(Activity):
Of all the lines below, return only those starting with the line holding "(184, 261) = (536, 358): green" and going on through the line holding "(180, 202) = (134, 444): none -> red carton", exactly as written.

(Records from a collection)
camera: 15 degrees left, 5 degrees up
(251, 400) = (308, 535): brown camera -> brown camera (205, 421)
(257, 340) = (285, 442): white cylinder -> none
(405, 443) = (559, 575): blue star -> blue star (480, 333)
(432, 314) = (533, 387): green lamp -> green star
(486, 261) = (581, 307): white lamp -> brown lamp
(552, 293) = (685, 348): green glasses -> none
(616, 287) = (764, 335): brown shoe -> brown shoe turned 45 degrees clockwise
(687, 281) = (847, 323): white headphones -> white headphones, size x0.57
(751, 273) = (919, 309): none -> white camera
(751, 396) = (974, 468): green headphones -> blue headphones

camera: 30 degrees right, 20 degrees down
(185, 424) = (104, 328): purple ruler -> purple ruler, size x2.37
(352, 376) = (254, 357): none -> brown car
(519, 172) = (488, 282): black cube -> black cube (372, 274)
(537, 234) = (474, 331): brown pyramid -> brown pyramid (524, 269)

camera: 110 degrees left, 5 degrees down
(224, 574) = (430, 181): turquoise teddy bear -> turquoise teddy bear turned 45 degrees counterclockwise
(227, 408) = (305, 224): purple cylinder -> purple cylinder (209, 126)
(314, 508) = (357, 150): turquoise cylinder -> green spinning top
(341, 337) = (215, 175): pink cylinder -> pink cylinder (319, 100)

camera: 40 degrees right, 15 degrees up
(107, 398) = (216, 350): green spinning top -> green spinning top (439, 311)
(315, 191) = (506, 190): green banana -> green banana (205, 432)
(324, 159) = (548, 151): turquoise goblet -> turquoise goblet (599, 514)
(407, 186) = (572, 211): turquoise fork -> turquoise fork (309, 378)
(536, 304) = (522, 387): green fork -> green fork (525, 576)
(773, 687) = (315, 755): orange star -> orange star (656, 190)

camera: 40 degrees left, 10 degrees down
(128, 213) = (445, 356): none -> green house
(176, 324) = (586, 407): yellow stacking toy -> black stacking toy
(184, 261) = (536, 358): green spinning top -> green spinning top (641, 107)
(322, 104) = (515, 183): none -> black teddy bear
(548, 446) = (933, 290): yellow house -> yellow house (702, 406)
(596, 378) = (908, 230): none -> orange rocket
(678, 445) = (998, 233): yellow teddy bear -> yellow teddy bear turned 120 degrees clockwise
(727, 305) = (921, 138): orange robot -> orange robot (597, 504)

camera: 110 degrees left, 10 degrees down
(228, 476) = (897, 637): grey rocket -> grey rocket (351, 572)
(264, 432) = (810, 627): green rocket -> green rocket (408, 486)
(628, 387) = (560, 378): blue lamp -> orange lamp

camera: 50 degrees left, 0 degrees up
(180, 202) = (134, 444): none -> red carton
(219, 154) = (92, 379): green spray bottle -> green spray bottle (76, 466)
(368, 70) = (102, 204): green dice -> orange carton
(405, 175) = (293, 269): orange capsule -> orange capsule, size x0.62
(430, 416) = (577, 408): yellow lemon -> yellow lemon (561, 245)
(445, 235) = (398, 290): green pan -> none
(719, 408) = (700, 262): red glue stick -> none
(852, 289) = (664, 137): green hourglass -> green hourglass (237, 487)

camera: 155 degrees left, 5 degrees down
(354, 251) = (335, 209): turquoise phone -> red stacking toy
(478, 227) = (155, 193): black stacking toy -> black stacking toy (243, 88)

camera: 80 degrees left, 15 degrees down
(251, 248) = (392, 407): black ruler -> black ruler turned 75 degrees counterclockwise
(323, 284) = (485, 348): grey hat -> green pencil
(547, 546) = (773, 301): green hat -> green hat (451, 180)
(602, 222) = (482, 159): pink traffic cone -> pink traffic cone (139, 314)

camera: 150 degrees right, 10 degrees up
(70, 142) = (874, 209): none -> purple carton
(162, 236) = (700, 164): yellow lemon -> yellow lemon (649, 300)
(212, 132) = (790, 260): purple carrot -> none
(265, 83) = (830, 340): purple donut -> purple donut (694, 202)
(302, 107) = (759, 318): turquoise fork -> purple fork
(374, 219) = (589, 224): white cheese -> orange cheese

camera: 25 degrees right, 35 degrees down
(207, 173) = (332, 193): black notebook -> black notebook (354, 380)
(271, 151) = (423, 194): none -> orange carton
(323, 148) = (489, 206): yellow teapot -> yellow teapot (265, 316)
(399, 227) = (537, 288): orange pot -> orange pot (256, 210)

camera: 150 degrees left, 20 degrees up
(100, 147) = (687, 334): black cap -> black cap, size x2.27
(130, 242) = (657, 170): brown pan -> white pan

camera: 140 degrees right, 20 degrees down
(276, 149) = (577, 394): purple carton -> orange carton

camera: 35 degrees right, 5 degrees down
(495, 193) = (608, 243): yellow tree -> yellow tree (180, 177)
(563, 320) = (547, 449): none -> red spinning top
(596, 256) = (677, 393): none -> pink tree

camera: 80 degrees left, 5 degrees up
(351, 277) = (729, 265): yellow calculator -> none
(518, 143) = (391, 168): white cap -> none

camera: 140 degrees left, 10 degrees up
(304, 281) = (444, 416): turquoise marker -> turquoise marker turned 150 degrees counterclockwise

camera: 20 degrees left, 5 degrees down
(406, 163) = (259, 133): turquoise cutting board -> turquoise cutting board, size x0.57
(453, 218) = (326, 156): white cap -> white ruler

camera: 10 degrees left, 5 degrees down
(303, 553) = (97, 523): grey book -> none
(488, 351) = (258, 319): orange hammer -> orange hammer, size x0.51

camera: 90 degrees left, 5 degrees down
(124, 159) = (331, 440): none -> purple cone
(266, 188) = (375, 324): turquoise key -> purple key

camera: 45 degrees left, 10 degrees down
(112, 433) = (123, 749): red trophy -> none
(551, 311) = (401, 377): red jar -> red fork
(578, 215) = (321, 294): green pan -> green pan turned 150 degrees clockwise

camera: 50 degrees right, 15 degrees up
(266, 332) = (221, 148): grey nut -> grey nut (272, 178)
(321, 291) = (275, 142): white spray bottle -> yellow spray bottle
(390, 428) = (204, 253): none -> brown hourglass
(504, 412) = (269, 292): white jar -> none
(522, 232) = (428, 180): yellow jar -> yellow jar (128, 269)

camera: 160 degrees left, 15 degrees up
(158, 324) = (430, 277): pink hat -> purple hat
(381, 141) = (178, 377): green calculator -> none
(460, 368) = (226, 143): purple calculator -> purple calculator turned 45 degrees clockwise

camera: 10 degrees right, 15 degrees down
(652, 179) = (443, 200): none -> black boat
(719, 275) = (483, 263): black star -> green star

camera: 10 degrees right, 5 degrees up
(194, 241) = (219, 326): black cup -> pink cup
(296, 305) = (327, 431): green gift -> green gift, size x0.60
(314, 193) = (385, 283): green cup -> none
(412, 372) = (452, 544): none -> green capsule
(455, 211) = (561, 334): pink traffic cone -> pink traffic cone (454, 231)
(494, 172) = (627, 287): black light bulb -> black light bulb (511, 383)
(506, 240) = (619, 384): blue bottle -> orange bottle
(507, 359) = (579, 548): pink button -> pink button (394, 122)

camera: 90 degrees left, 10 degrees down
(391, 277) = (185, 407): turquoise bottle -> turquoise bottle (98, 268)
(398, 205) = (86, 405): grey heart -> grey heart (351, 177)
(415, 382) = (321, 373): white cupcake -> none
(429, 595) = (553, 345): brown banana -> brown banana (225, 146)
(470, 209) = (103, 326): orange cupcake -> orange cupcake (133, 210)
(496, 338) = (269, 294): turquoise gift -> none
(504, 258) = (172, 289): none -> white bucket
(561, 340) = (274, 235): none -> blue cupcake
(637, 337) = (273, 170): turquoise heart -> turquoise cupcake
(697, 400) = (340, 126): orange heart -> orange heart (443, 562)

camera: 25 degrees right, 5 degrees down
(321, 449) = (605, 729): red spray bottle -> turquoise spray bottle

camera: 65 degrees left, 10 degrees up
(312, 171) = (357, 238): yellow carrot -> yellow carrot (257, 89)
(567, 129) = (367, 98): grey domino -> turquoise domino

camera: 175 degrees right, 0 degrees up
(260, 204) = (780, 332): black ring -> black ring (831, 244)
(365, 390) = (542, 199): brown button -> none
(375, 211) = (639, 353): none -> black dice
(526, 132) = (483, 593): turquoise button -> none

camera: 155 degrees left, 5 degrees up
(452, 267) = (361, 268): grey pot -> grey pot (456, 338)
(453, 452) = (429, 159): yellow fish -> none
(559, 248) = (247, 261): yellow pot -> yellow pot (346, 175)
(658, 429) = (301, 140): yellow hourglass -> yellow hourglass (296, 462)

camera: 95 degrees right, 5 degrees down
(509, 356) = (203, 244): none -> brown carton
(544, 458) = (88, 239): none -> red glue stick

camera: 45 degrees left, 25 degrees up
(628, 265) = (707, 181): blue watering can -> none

(Output):
(184, 261) = (536, 358): green spinning top -> green spinning top (641, 107)
(322, 104) = (515, 183): none -> black teddy bear
(548, 446) = (933, 290): yellow house -> yellow house (702, 406)
(596, 378) = (908, 230): none -> orange rocket
(678, 445) = (998, 233): yellow teddy bear -> yellow teddy bear turned 120 degrees clockwise
(727, 305) = (921, 138): orange robot -> orange robot (597, 504)

camera: 110 degrees left, 10 degrees down
(228, 476) = (897, 637): grey rocket -> grey rocket (351, 572)
(264, 432) = (810, 627): green rocket -> green rocket (408, 486)
(628, 387) = (560, 378): blue lamp -> orange lamp

camera: 50 degrees left, 0 degrees up
(180, 202) = (134, 444): none -> red carton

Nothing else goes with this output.